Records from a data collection

>>>>

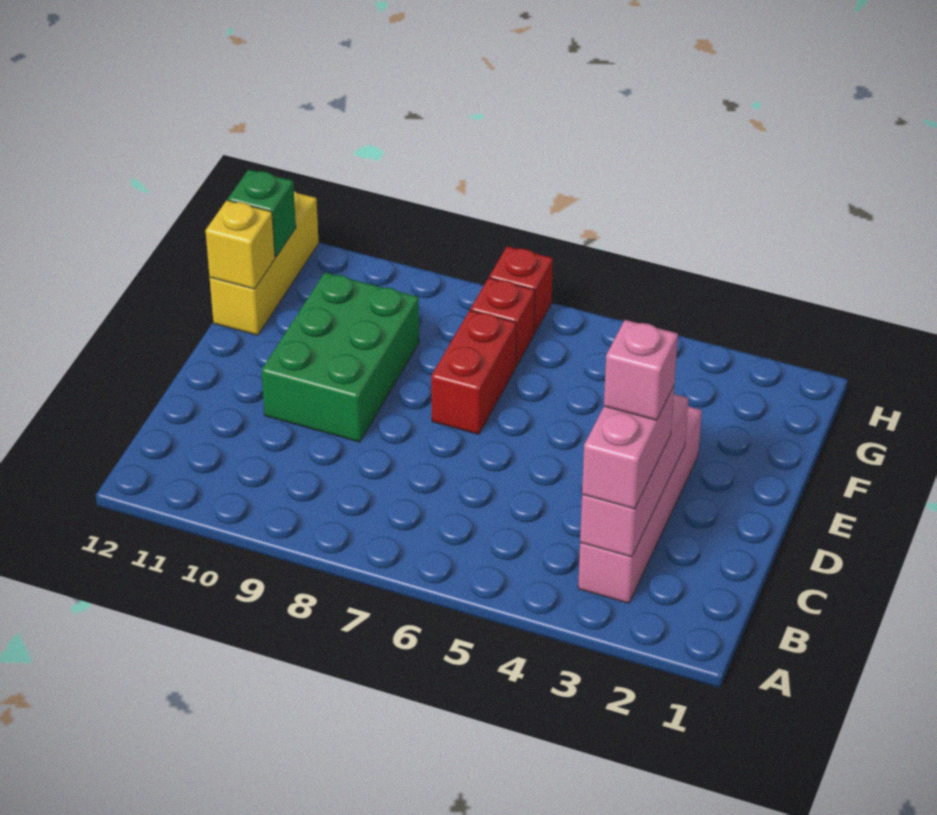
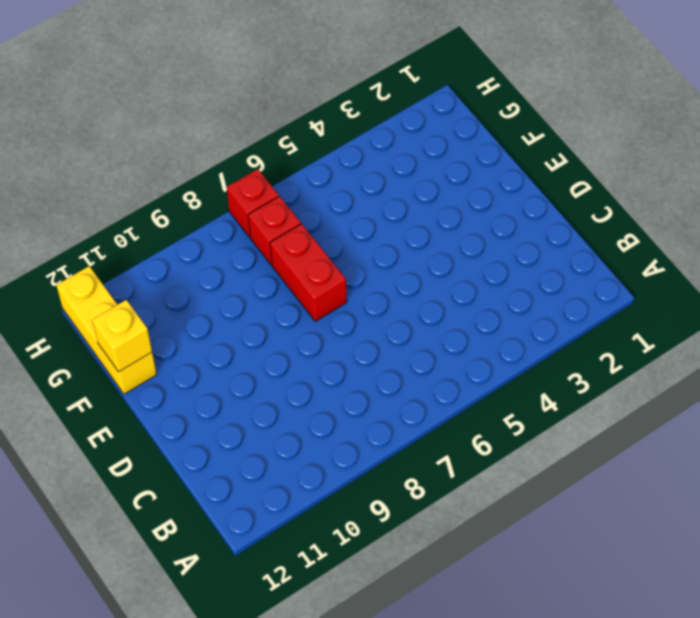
none -> pink 1x4 brick [578,407,702,603]
none -> green 2x3 brick [261,273,419,442]

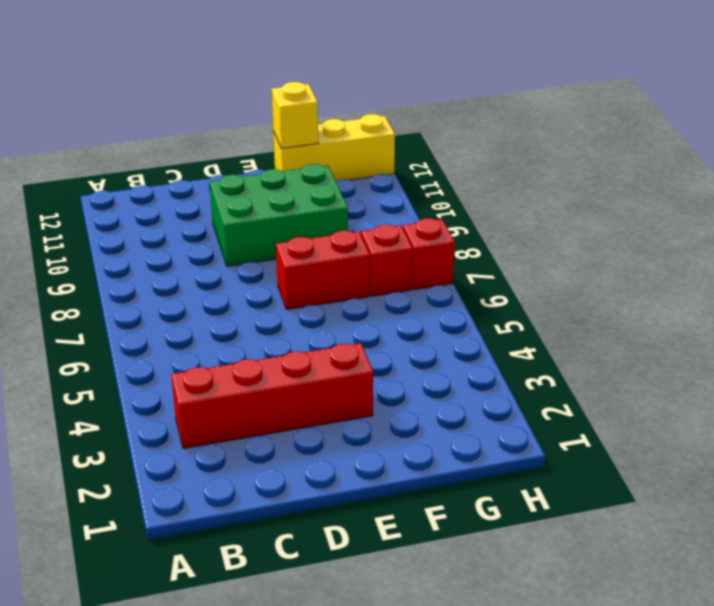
red 1x4 brick [171,343,373,449] -> pink 1x4 brick [578,407,702,603]
none -> pink 1x3 brick [580,394,688,557]
none -> green 1x1 brick [228,170,296,257]

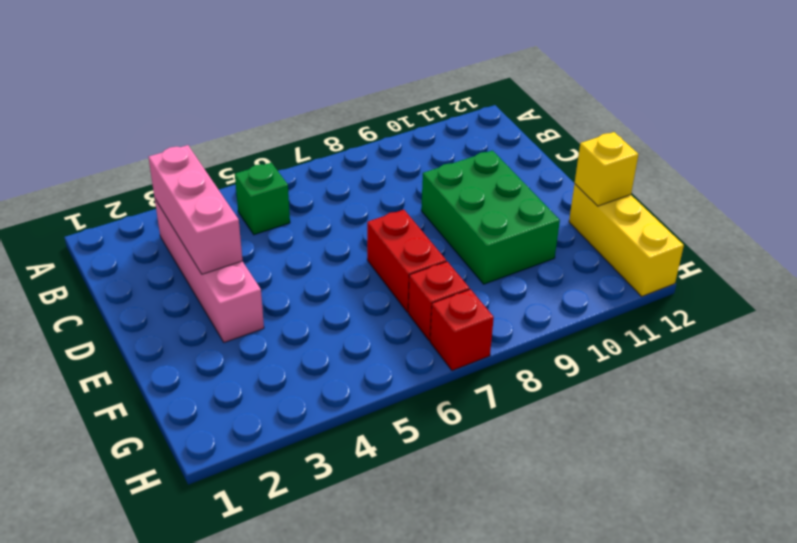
green 1x1 brick [235,163,290,235] -> green 1x1 brick moved to [228,170,296,257]
none -> pink 1x2 brick [582,386,674,509]
none -> pink 1x1 brick [604,320,678,420]

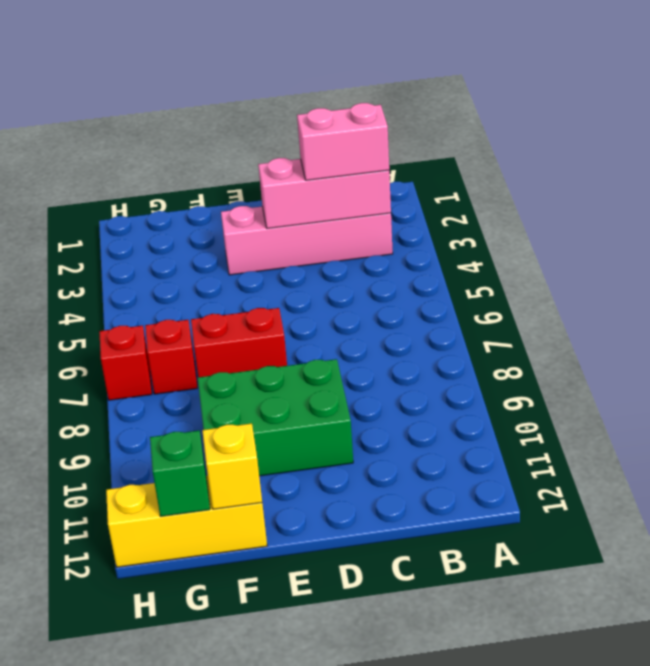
none -> pink 1x1 brick [604,320,678,420]

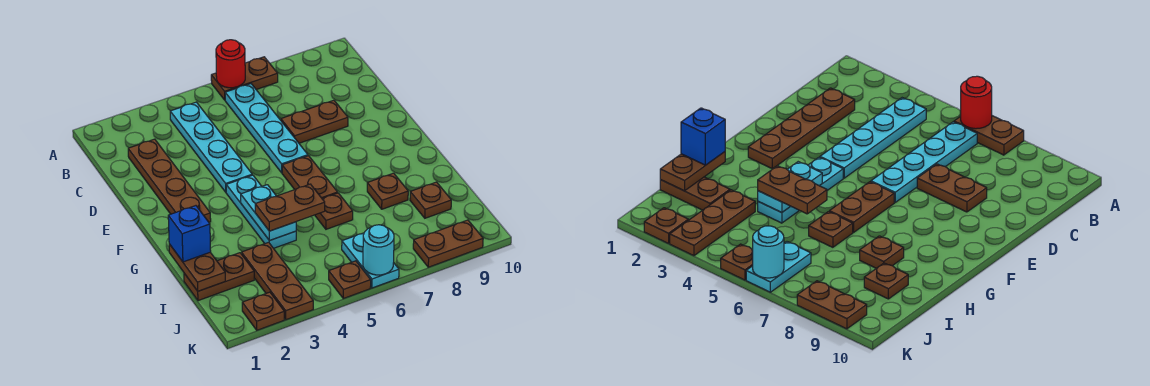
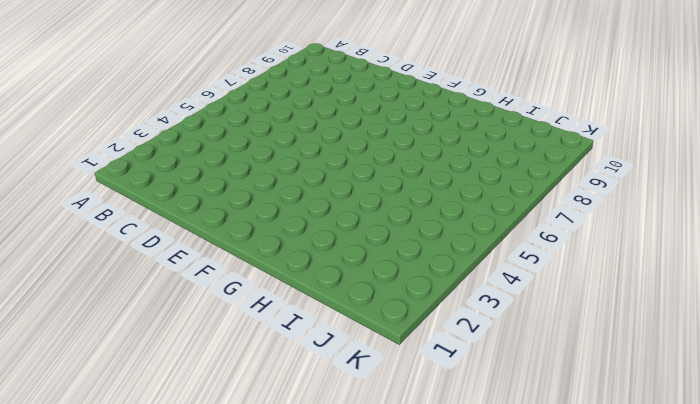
none -> brown 1x2 plate [211,57,278,100]
none -> cyan 1x4 plate [170,102,252,192]
none -> cyan 1x4 plate [225,84,308,173]

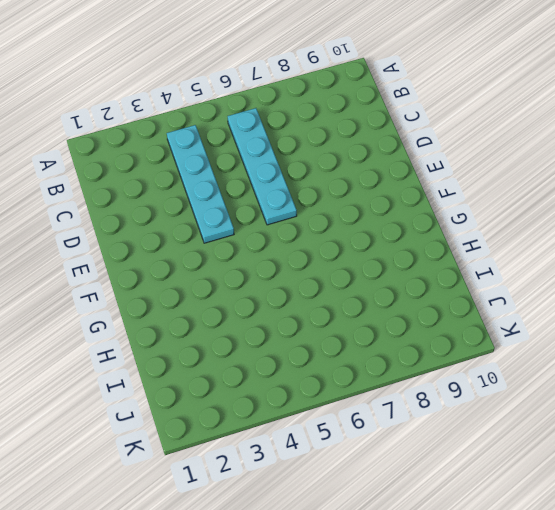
none -> brown 1x2 plate [211,57,278,100]
none -> brown 1x4 plate [128,139,211,222]
none -> brown 1x2 plate [281,100,348,143]

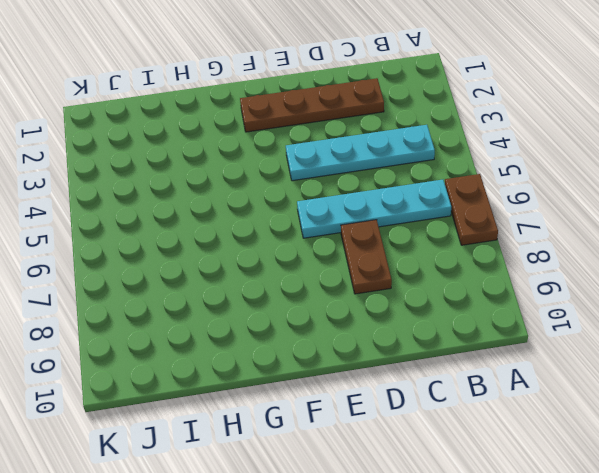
none -> cyan 1x3 plate [226,175,296,248]
none -> brown 1x2 plate [282,156,338,199]
none -> brown 1x1 plate [315,193,353,229]

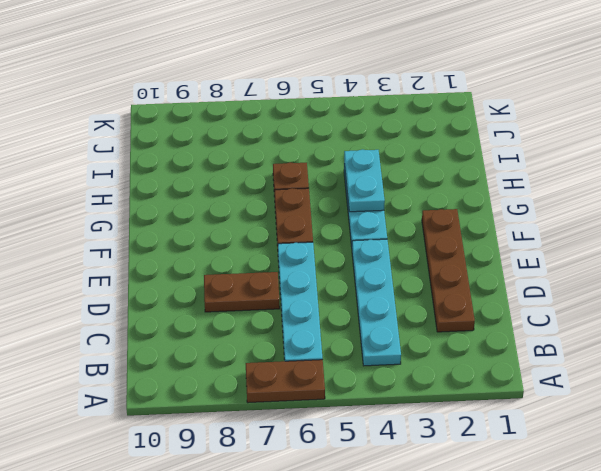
none -> brown 1x1 plate [367,173,408,209]
none -> brown 1x2 plate [184,253,254,301]
none -> brown 1x3 plate [242,242,313,320]

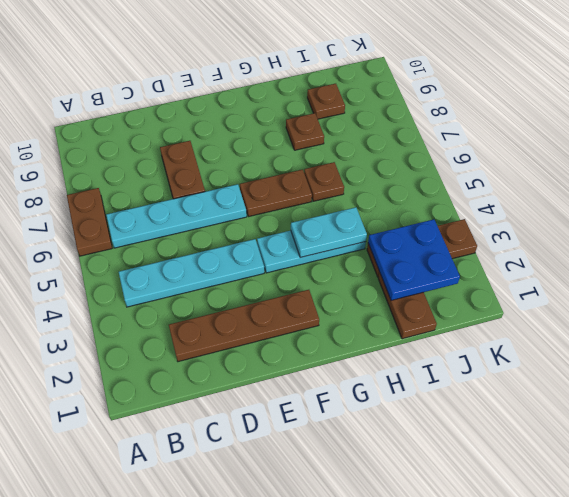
blue 2x2 plate [368,219,460,300] -> none
none -> cyan 1x2 plate [342,233,399,288]
none -> brown 1x1 plate [242,292,284,330]
none -> brown 1x1 plate [329,261,371,299]

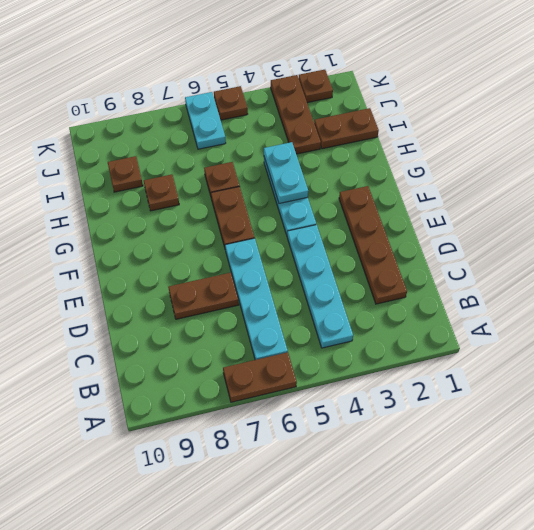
none -> brown 1x2 plate [413,220,483,267]
none -> red 1x1 round brick [216,40,245,88]
none -> brown 1x2 plate [169,244,225,291]

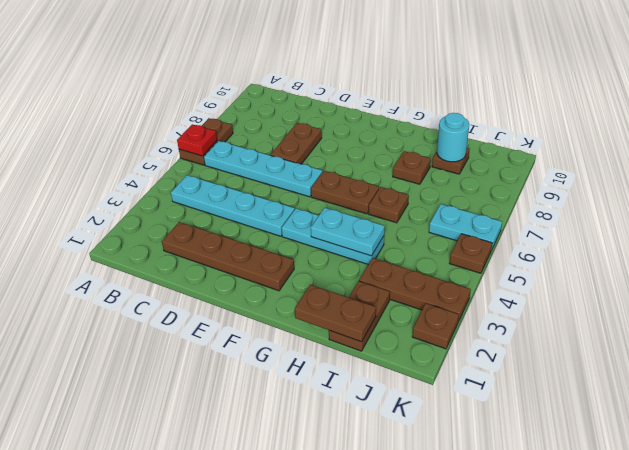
red 1x1 plate [177,124,217,156] -> red 1x1 round brick [216,40,245,88]
cyan 1x1 round brick [437,113,469,162] -> cyan 1x1 round brick moved to [363,225,394,275]
none -> brown 1x2 plate [413,220,483,267]
none -> blue 1x1 brick [168,206,211,262]
none -> brown 1x2 plate [255,184,325,231]

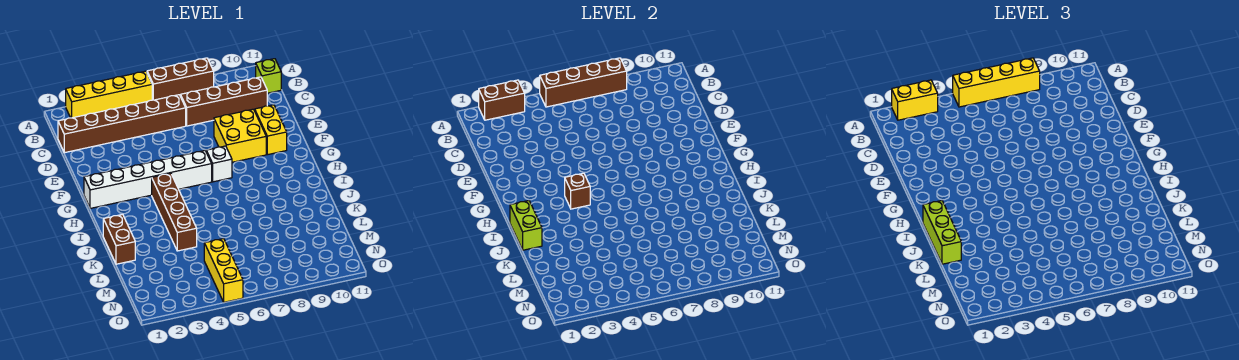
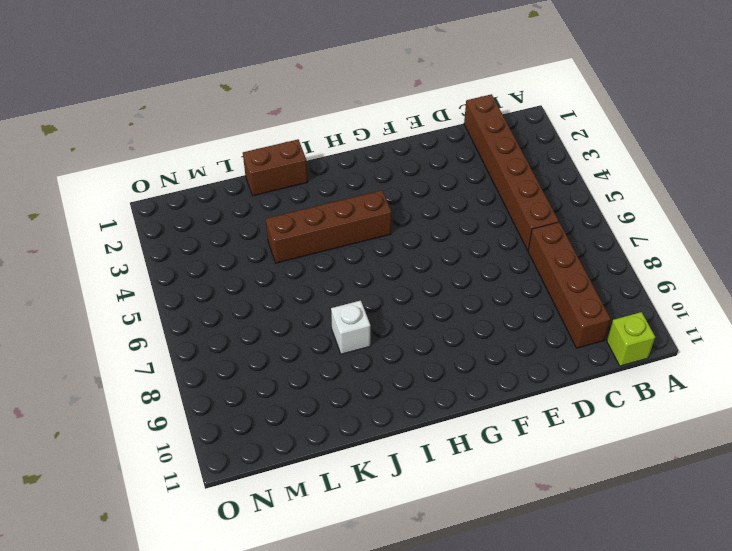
white 1x1 brick [331,301,370,354] -> white 1x1 brick moved to [206,146,232,182]
none -> yellow 1x4 brick [66,71,152,118]
none -> brown 1x3 brick [147,58,214,100]
none -> yellow 2x2 brick [214,109,266,162]

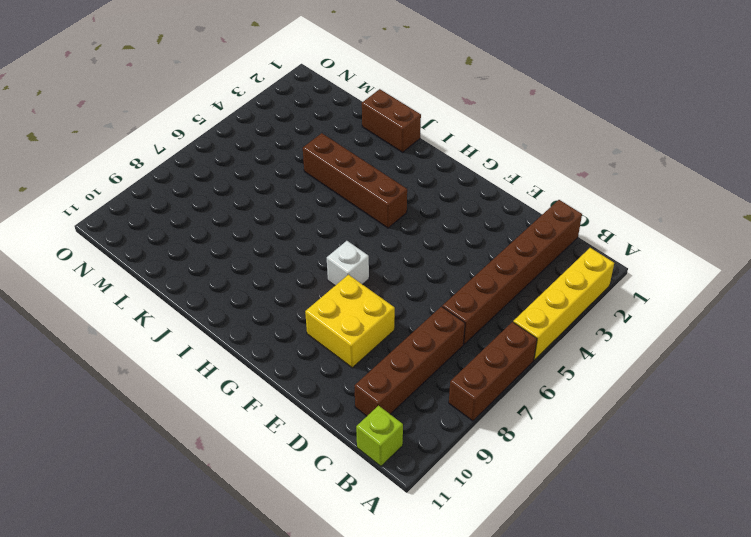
none -> yellow 1x2 brick [255,105,287,155]
none -> white 1x6 brick [84,151,212,208]
none -> yellow 1x3 brick [204,239,243,302]

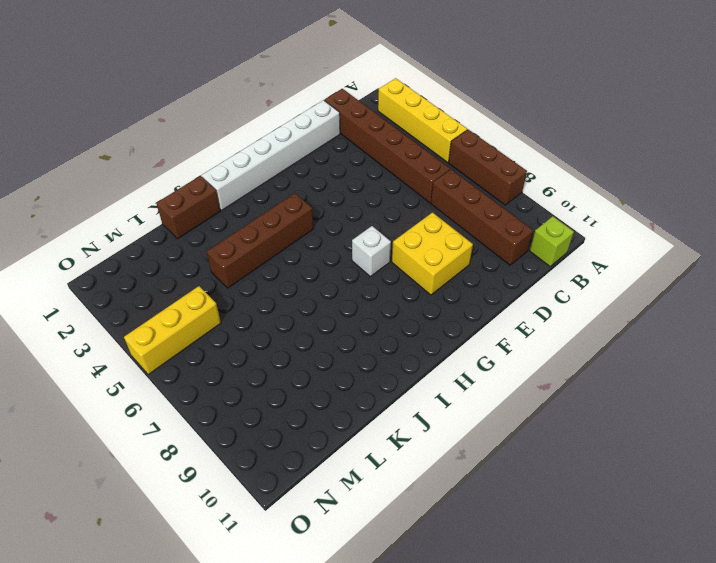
white 1x6 brick [202,100,340,210] -> white 1x6 brick turned to [84,151,212,208]
none -> yellow 1x2 brick [255,105,287,155]
none -> brown 1x2 brick [479,80,525,120]
none -> brown 1x4 brick [540,58,627,107]

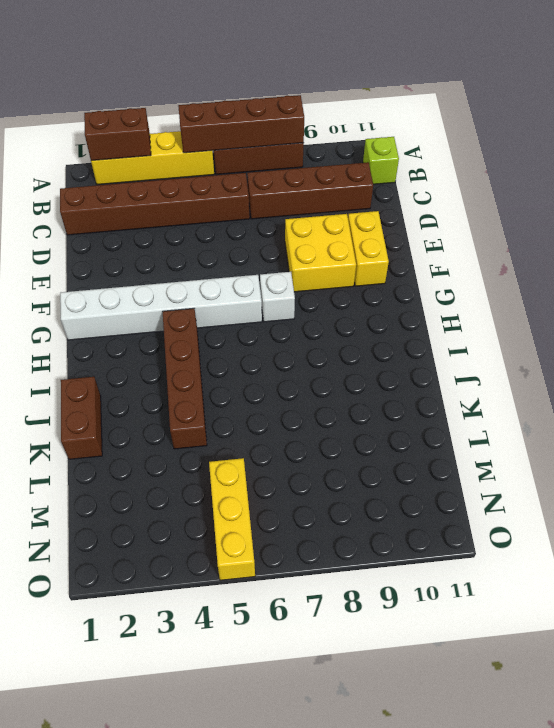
none -> brown 1x1 brick [565,173,590,209]
none -> lime 1x2 brick [510,201,542,250]
none -> yellow 1x2 brick [892,80,938,120]

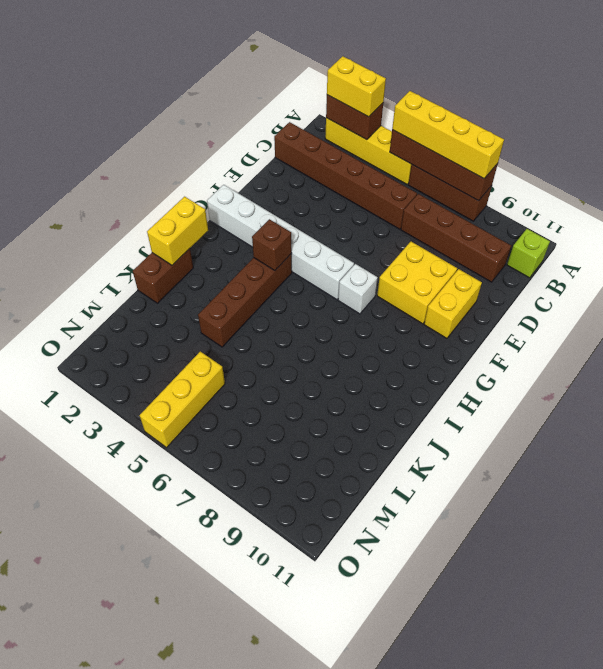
yellow 1x2 brick [147,197,208,265] -> lime 1x2 brick [510,201,542,250]
none -> lime 1x3 brick [923,201,961,264]

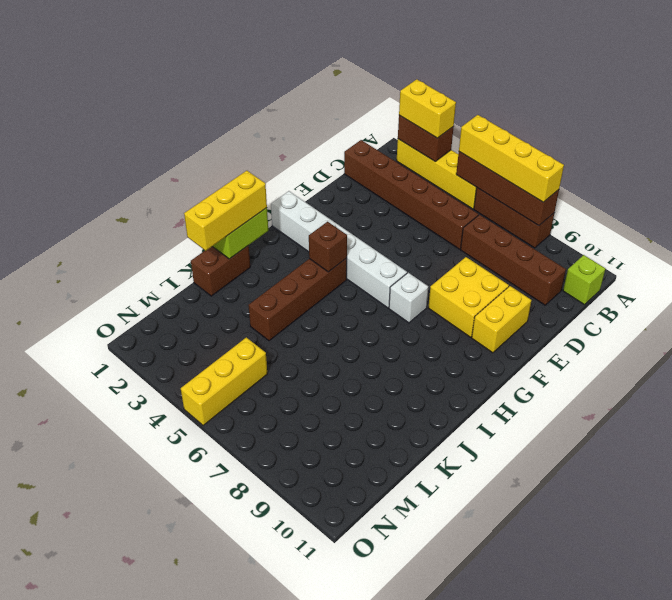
yellow 1x3 brick [184,171,267,251] -> lime 1x3 brick [923,201,961,264]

<<<<

*Task item*. Please print the entries shown above again, exactly, and skip the pictures.

*Expected answer*.
none -> pink 1x4 brick [578,407,702,603]
none -> green 2x3 brick [261,273,419,442]

red 1x4 brick [171,343,373,449] -> pink 1x4 brick [578,407,702,603]
none -> pink 1x3 brick [580,394,688,557]
none -> green 1x1 brick [228,170,296,257]

green 1x1 brick [235,163,290,235] -> green 1x1 brick moved to [228,170,296,257]
none -> pink 1x2 brick [582,386,674,509]
none -> pink 1x1 brick [604,320,678,420]

none -> pink 1x1 brick [604,320,678,420]

none -> brown 1x2 plate [211,57,278,100]
none -> cyan 1x4 plate [170,102,252,192]
none -> cyan 1x4 plate [225,84,308,173]

none -> brown 1x2 plate [211,57,278,100]
none -> brown 1x4 plate [128,139,211,222]
none -> brown 1x2 plate [281,100,348,143]

none -> cyan 1x3 plate [226,175,296,248]
none -> brown 1x2 plate [282,156,338,199]
none -> brown 1x1 plate [315,193,353,229]

none -> brown 1x1 plate [367,173,408,209]
none -> brown 1x2 plate [184,253,254,301]
none -> brown 1x3 plate [242,242,313,320]

blue 2x2 plate [368,219,460,300] -> none
none -> cyan 1x2 plate [342,233,399,288]
none -> brown 1x1 plate [242,292,284,330]
none -> brown 1x1 plate [329,261,371,299]

none -> brown 1x2 plate [413,220,483,267]
none -> red 1x1 round brick [216,40,245,88]
none -> brown 1x2 plate [169,244,225,291]

red 1x1 plate [177,124,217,156] -> red 1x1 round brick [216,40,245,88]
cyan 1x1 round brick [437,113,469,162] -> cyan 1x1 round brick moved to [363,225,394,275]
none -> brown 1x2 plate [413,220,483,267]
none -> blue 1x1 brick [168,206,211,262]
none -> brown 1x2 plate [255,184,325,231]

white 1x1 brick [331,301,370,354] -> white 1x1 brick moved to [206,146,232,182]
none -> yellow 1x4 brick [66,71,152,118]
none -> brown 1x3 brick [147,58,214,100]
none -> yellow 2x2 brick [214,109,266,162]

none -> yellow 1x2 brick [255,105,287,155]
none -> white 1x6 brick [84,151,212,208]
none -> yellow 1x3 brick [204,239,243,302]

white 1x6 brick [202,100,340,210] -> white 1x6 brick turned to [84,151,212,208]
none -> yellow 1x2 brick [255,105,287,155]
none -> brown 1x2 brick [479,80,525,120]
none -> brown 1x4 brick [540,58,627,107]

none -> brown 1x1 brick [565,173,590,209]
none -> lime 1x2 brick [510,201,542,250]
none -> yellow 1x2 brick [892,80,938,120]

yellow 1x2 brick [147,197,208,265] -> lime 1x2 brick [510,201,542,250]
none -> lime 1x3 brick [923,201,961,264]

yellow 1x3 brick [184,171,267,251] -> lime 1x3 brick [923,201,961,264]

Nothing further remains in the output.